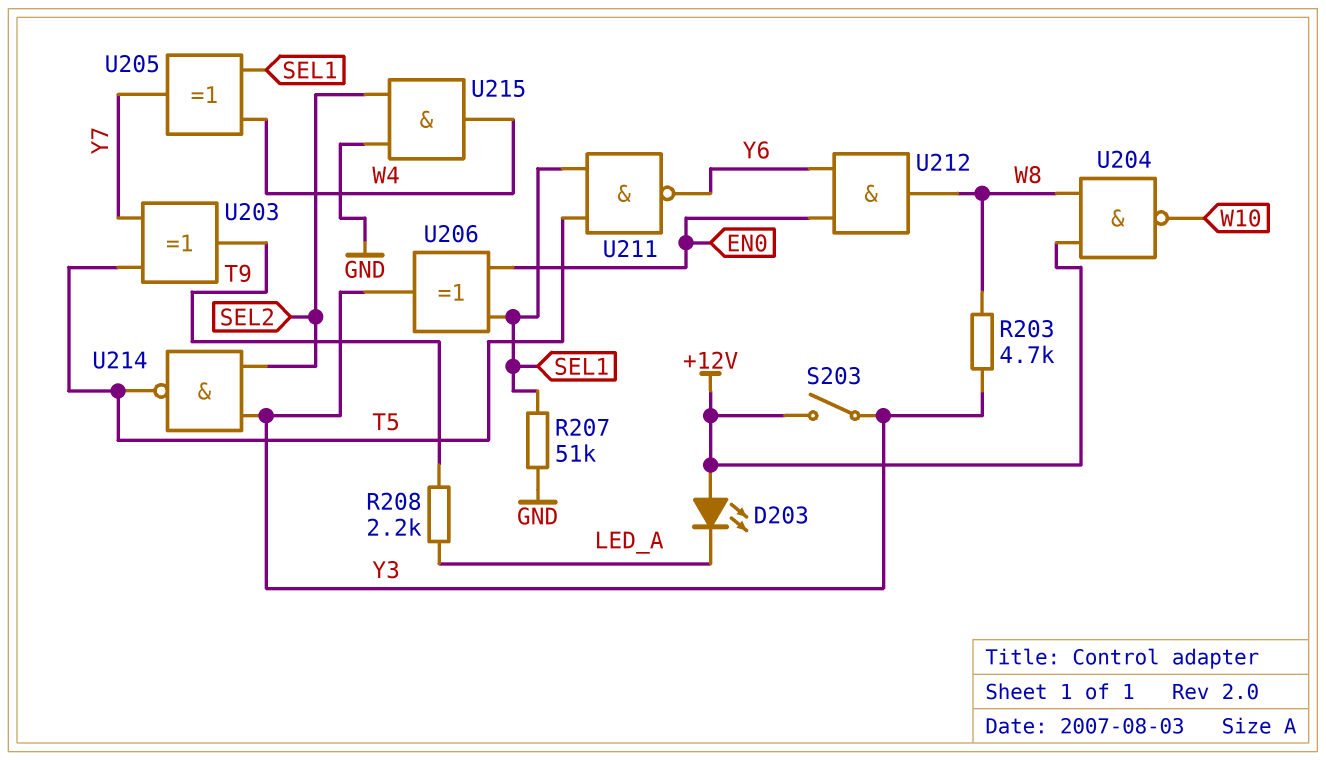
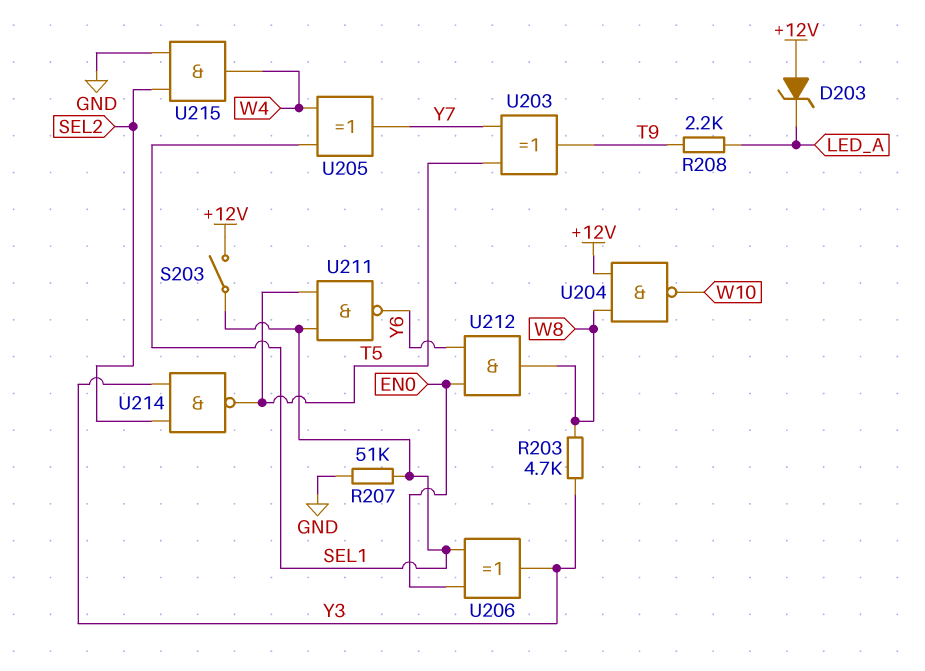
D203: LED (A +12V, K LED_A) -> zener (A +12V, K LED_A)
S203: switch (+12V, Y3) -> switch (+12V, SEL1)

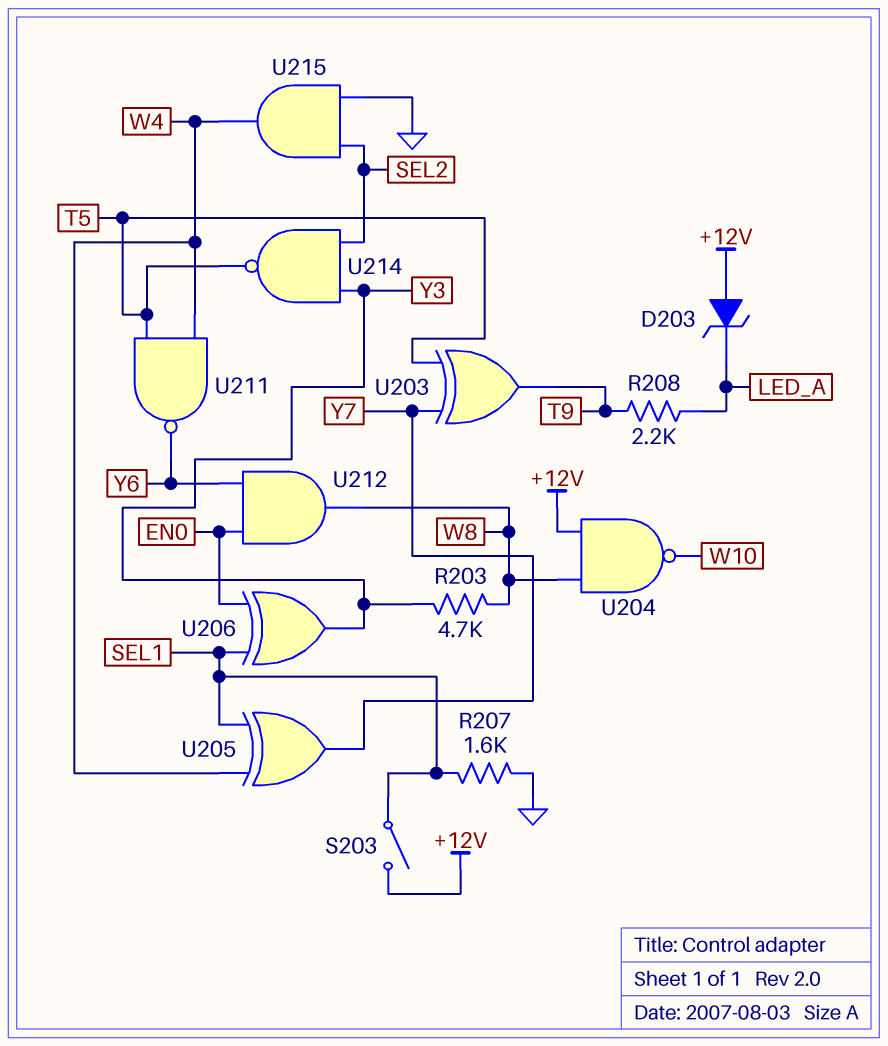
R207: 51k (GND, SEL1) -> 1.6k (GND, SEL1)
U211: NAND (in SEL1, in T5, out Y6) -> NAND (in T5, in W4, out Y6)

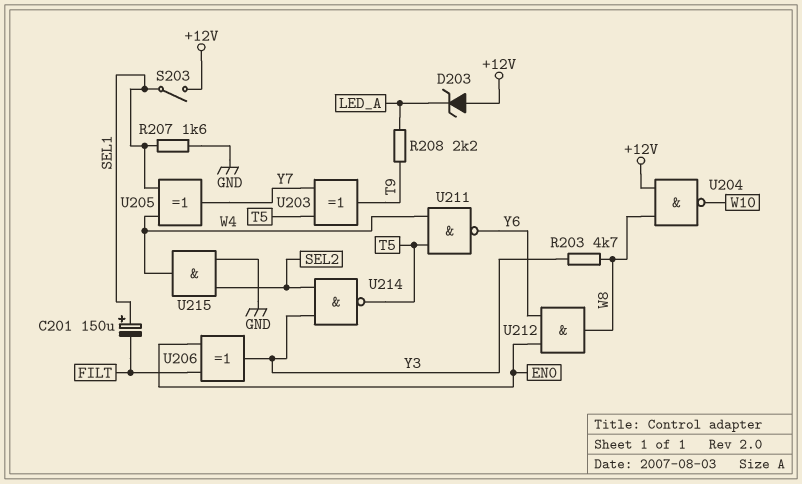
C201: none -> 150uF (plus SEL1, minus FILT)
U206: XOR (in EN0, in SEL1, out Y3) -> XOR (in EN0, in FILT, out Y3)

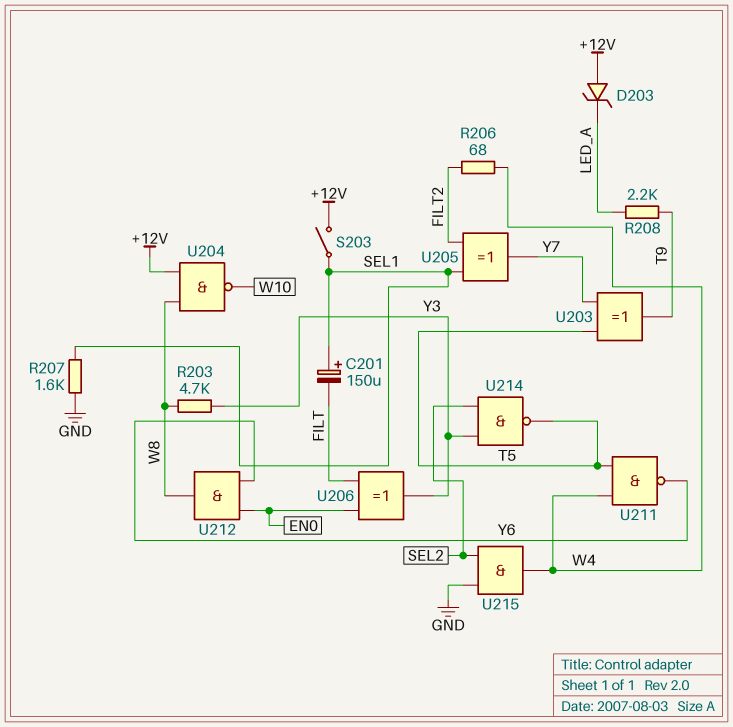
R206: none -> 68 (FILT2, W4)
U205: XOR (in SEL1, in W4, out Y7) -> XOR (in FILT2, in SEL1, out Y7)

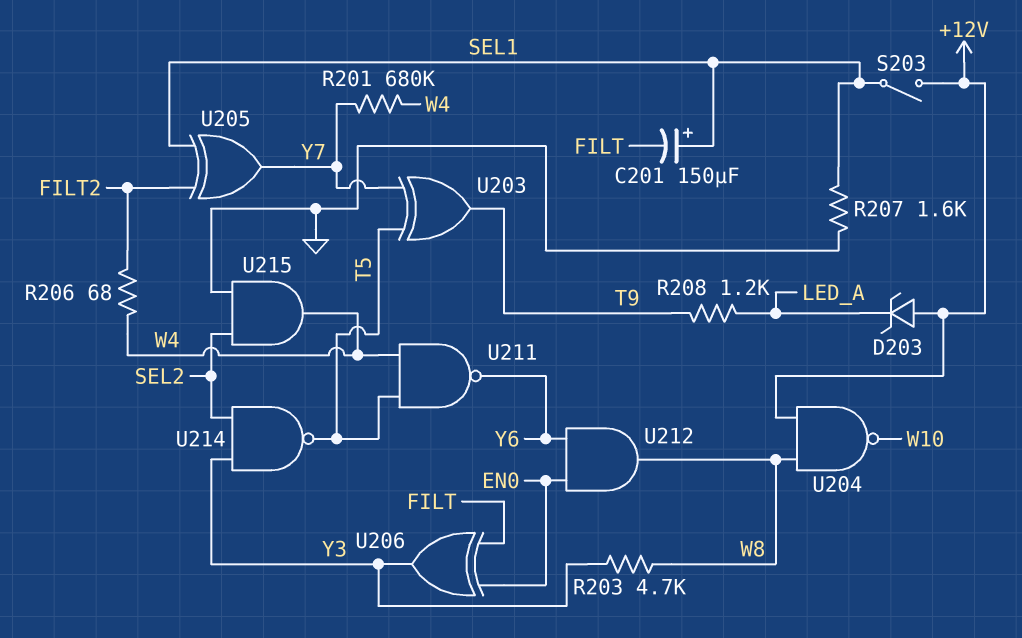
R201: none -> 680k (W4, Y7)
R208: 2.2k (LED_A, T9) -> 1.2k (LED_A, T9)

○ ○ ○ ○ ○ ○ ○

▶ [What to do]
Please copy all lines of the listing in which the string "none" occurs.

▶ [Solved exercise]
C201: none -> 150uF (plus SEL1, minus FILT)
R206: none -> 68 (FILT2, W4)
R201: none -> 680k (W4, Y7)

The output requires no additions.